Materials provided
___
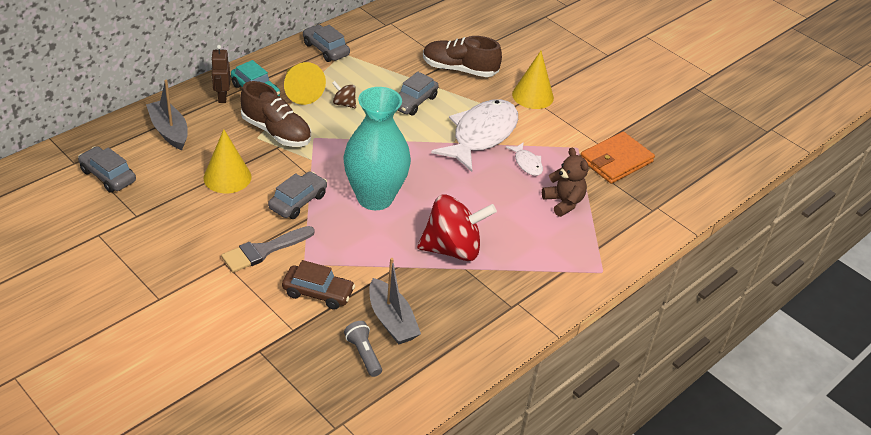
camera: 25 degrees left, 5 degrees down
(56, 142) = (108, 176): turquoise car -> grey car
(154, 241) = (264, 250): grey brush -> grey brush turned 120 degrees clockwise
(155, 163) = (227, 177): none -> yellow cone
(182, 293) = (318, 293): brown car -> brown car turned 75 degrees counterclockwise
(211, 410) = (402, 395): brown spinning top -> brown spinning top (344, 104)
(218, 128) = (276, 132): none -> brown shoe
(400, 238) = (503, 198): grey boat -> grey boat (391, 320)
___
Please print all the lines above exactly as given and leave out every picture.

Response for this exercise
camera: 25 degrees left, 5 degrees down
(56, 142) = (108, 176): turquoise car -> grey car
(154, 241) = (264, 250): grey brush -> grey brush turned 120 degrees clockwise
(155, 163) = (227, 177): none -> yellow cone
(182, 293) = (318, 293): brown car -> brown car turned 75 degrees counterclockwise
(211, 410) = (402, 395): brown spinning top -> brown spinning top (344, 104)
(218, 128) = (276, 132): none -> brown shoe
(400, 238) = (503, 198): grey boat -> grey boat (391, 320)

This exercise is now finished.